### Task to complete
Count the lines in the records below that contain the string "instrumentName", and reply with only that number.
= = = = =
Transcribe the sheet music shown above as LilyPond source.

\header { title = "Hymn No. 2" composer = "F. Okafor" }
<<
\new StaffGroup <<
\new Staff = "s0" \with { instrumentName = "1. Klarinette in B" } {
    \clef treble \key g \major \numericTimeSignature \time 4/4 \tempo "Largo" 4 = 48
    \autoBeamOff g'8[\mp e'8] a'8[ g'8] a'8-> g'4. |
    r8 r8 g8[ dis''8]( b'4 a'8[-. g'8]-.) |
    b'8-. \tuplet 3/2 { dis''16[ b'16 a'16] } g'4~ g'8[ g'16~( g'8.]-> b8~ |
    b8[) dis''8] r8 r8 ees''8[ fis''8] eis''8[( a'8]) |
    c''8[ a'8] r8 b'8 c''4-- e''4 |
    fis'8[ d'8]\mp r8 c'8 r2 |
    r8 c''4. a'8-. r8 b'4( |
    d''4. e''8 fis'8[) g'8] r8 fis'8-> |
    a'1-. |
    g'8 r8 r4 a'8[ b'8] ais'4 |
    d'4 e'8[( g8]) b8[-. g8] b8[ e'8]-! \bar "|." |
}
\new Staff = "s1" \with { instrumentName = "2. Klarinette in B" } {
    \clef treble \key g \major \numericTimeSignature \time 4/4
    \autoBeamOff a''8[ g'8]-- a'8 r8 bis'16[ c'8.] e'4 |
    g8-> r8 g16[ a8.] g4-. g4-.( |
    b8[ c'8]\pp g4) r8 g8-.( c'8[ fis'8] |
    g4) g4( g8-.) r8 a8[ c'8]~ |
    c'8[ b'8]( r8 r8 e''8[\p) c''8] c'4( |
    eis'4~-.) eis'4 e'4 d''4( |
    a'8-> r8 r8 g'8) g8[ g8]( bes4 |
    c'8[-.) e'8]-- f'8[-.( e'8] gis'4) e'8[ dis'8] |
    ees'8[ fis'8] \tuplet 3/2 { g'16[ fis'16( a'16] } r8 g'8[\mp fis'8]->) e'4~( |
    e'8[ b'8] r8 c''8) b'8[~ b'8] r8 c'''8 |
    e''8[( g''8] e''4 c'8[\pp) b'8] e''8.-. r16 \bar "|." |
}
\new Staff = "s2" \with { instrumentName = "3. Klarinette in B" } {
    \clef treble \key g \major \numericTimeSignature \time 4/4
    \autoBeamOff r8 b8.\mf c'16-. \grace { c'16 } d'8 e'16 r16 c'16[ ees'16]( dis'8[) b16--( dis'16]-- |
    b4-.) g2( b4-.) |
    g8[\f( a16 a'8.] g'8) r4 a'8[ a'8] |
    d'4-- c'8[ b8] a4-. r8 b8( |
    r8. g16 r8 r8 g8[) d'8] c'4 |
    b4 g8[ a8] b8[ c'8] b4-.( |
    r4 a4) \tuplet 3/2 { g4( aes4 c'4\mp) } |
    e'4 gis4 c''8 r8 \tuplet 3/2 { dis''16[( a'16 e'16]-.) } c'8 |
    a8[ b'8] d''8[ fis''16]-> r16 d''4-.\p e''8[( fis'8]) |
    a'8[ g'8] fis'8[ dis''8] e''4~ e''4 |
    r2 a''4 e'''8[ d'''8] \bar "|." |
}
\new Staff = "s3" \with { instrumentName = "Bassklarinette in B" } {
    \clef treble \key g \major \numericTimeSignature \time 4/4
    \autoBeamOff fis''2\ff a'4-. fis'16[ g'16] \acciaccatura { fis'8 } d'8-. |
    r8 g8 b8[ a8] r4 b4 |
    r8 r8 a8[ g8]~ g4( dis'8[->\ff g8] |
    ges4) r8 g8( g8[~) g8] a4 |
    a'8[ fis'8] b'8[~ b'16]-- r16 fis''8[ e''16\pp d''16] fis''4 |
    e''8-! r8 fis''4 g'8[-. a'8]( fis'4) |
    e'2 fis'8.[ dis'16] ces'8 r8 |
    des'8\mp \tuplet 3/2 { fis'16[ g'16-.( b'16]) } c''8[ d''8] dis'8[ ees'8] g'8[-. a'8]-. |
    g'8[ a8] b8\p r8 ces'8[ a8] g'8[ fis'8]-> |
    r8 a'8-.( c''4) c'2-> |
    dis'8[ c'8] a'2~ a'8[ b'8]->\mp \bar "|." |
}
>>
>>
= = = = =
### Exercise answer
4